[EXERCISE OBJECTIVE] Every line below must be copied as written, except for pictures.

Source records
▼
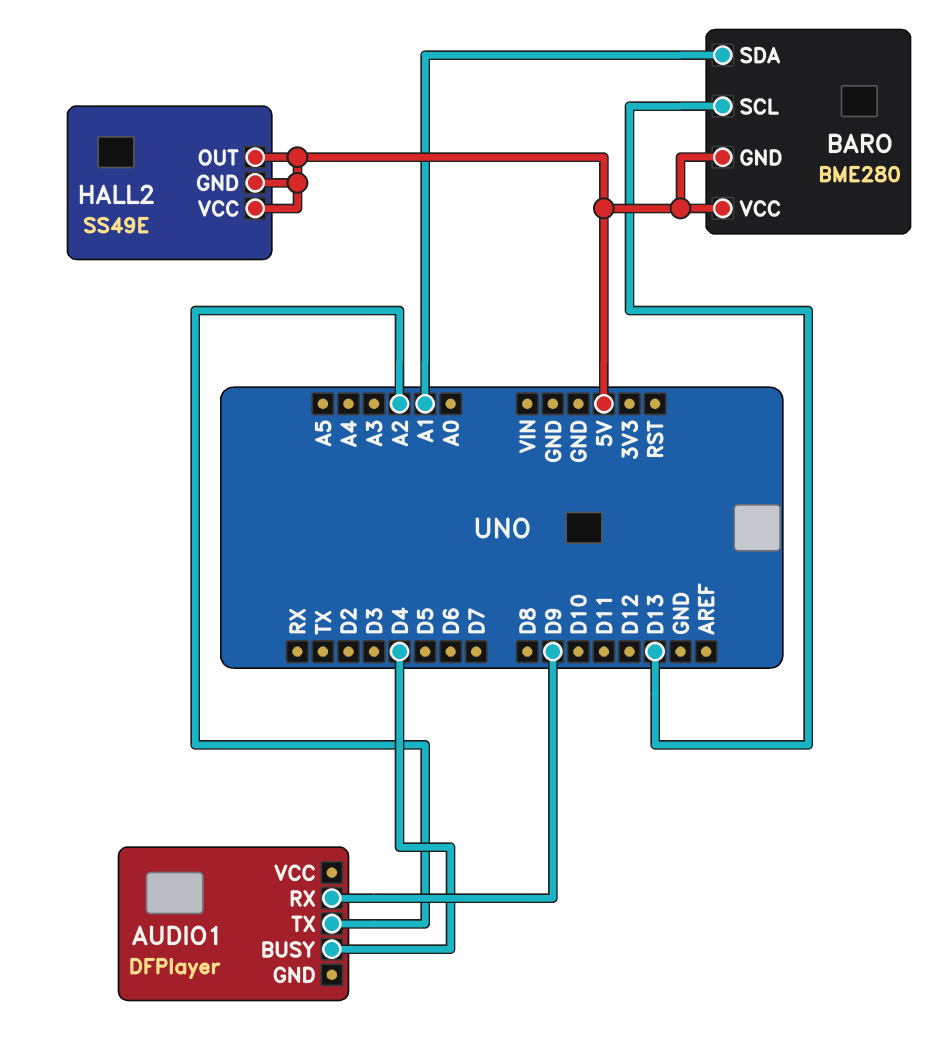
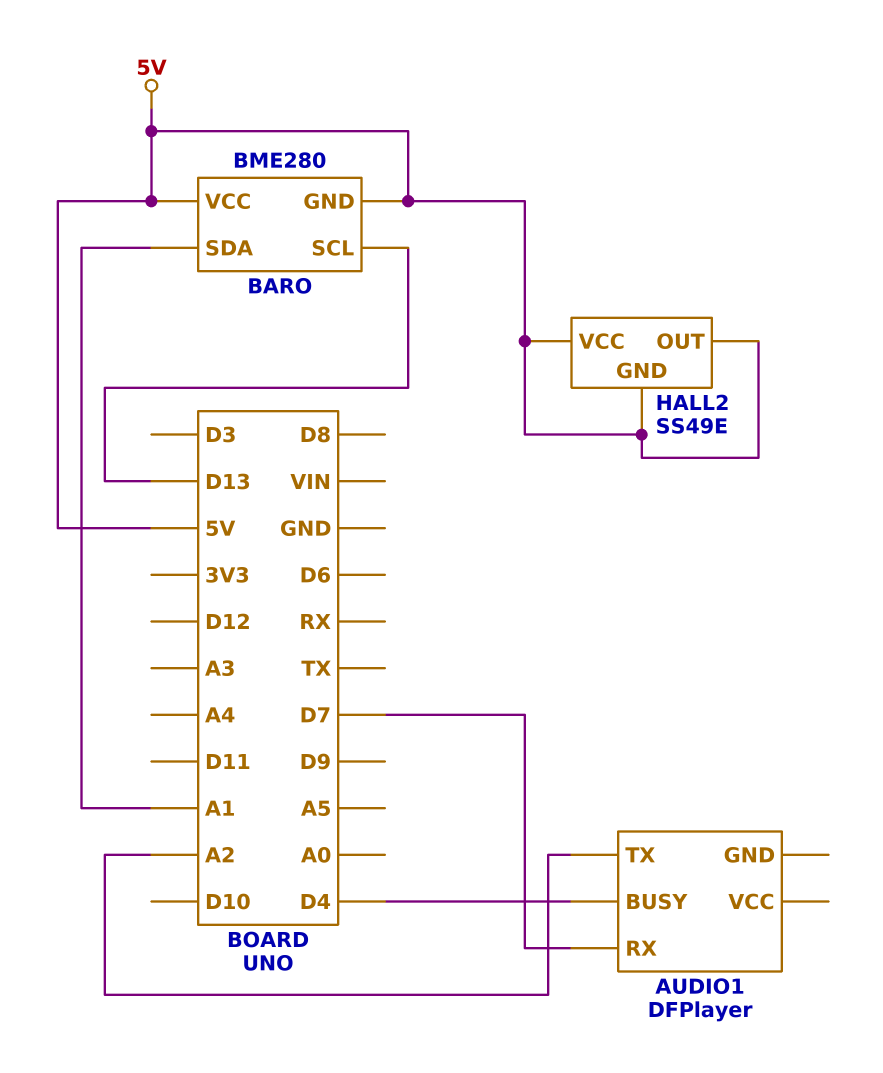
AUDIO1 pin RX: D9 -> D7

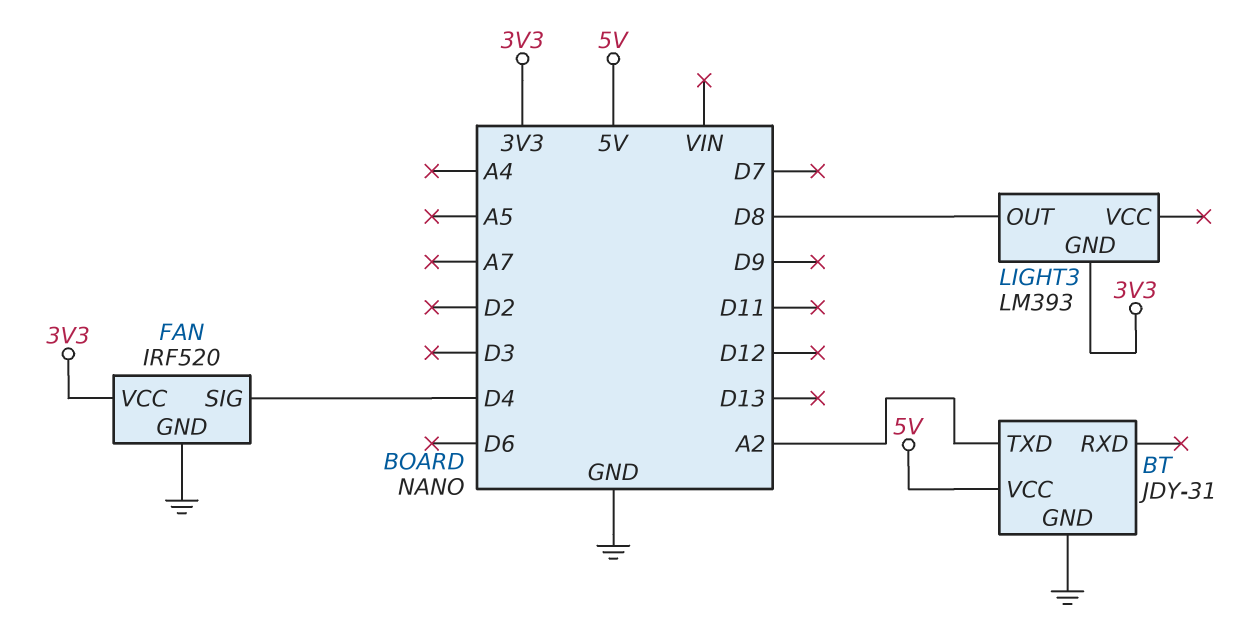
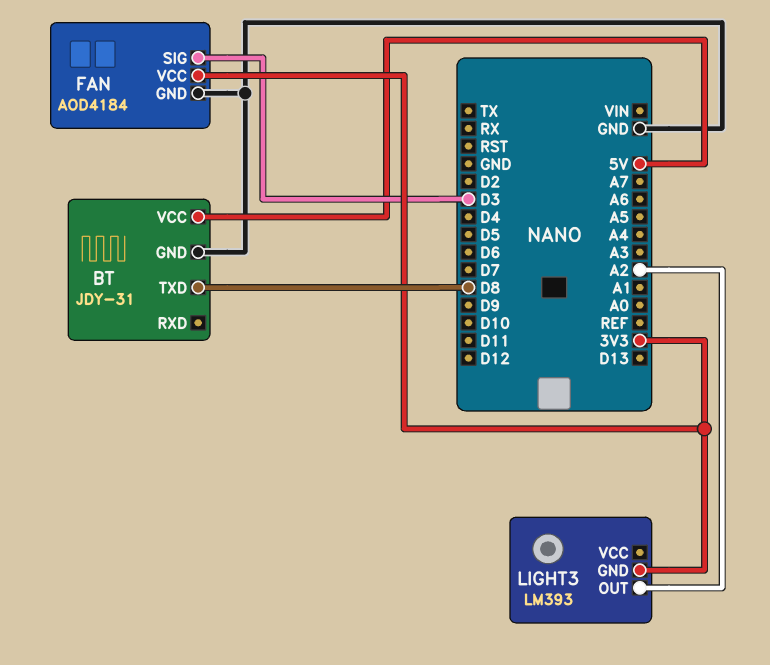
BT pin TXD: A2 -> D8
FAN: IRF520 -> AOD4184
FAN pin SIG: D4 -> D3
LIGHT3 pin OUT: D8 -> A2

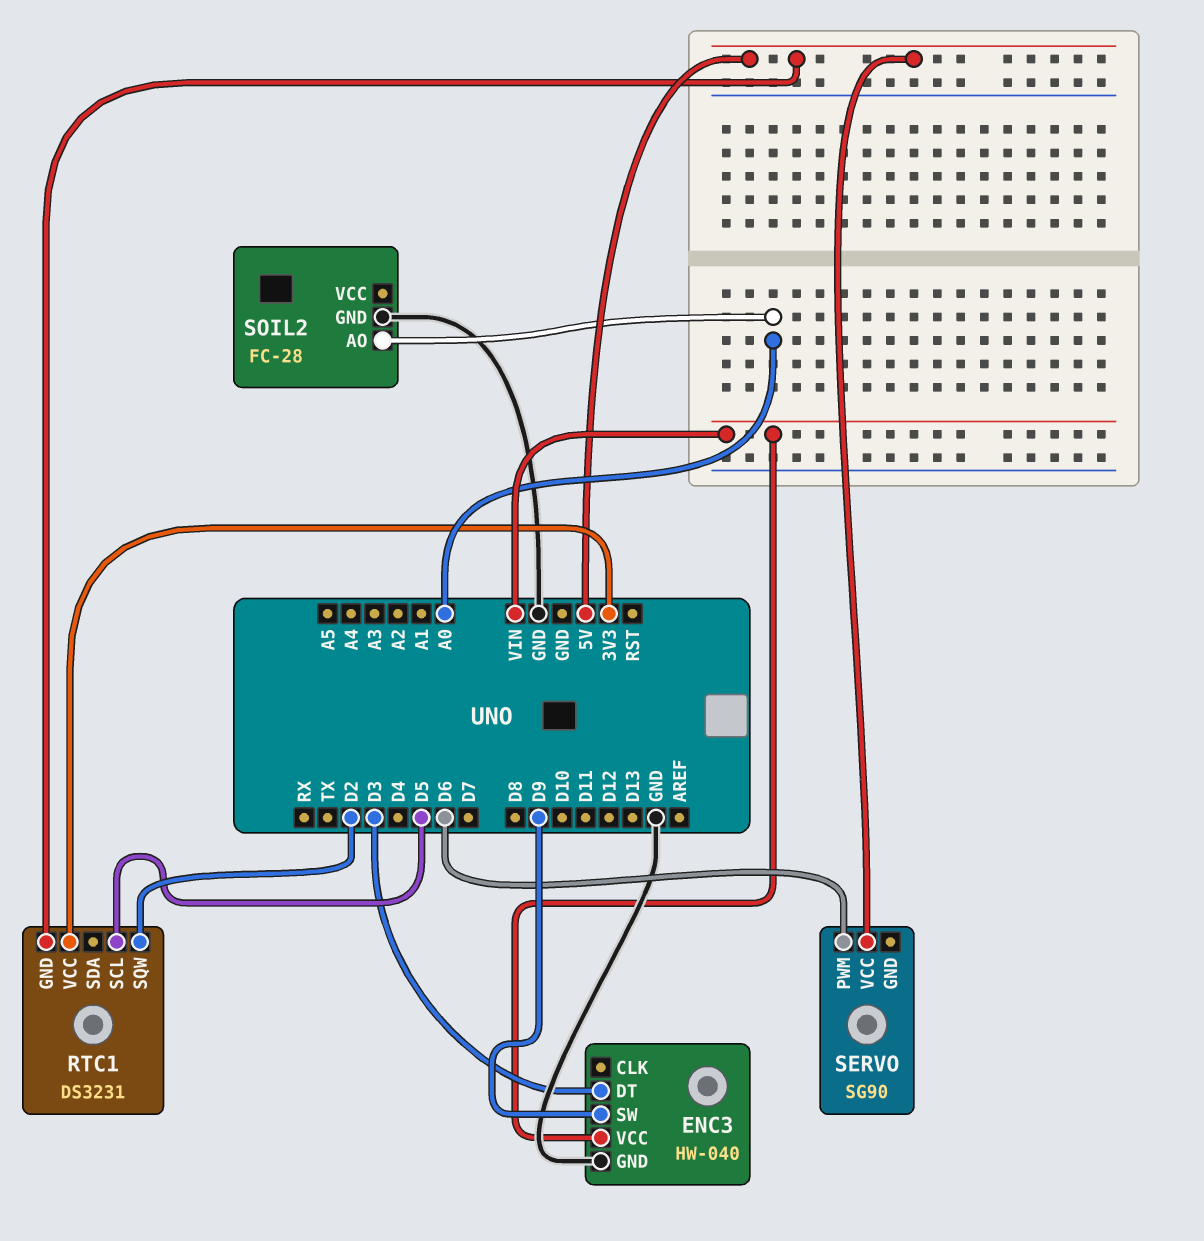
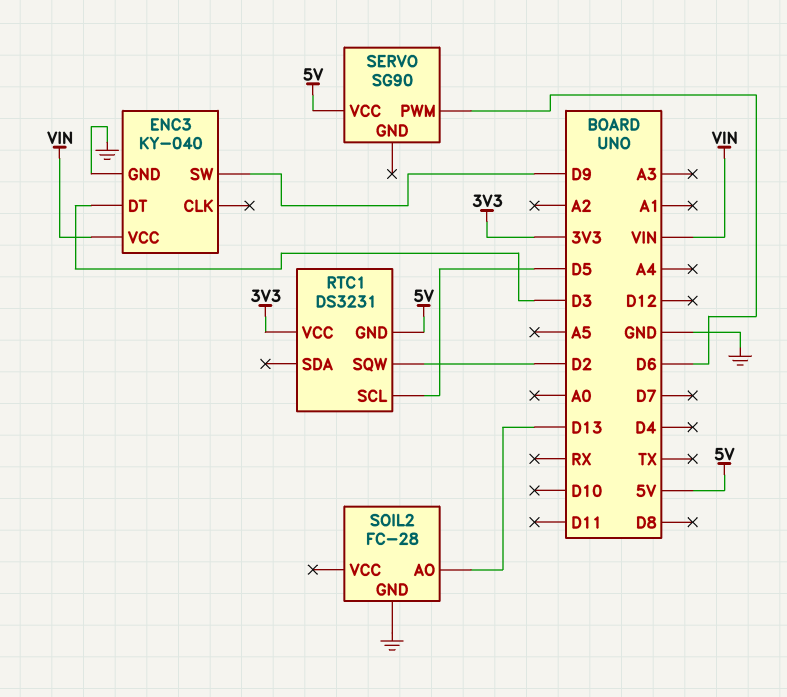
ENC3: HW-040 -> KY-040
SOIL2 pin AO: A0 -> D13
▲
[RESPONSE BOX]
AUDIO1 pin RX: D9 -> D7

BT pin TXD: A2 -> D8
FAN: IRF520 -> AOD4184
FAN pin SIG: D4 -> D3
LIGHT3 pin OUT: D8 -> A2

ENC3: HW-040 -> KY-040
SOIL2 pin AO: A0 -> D13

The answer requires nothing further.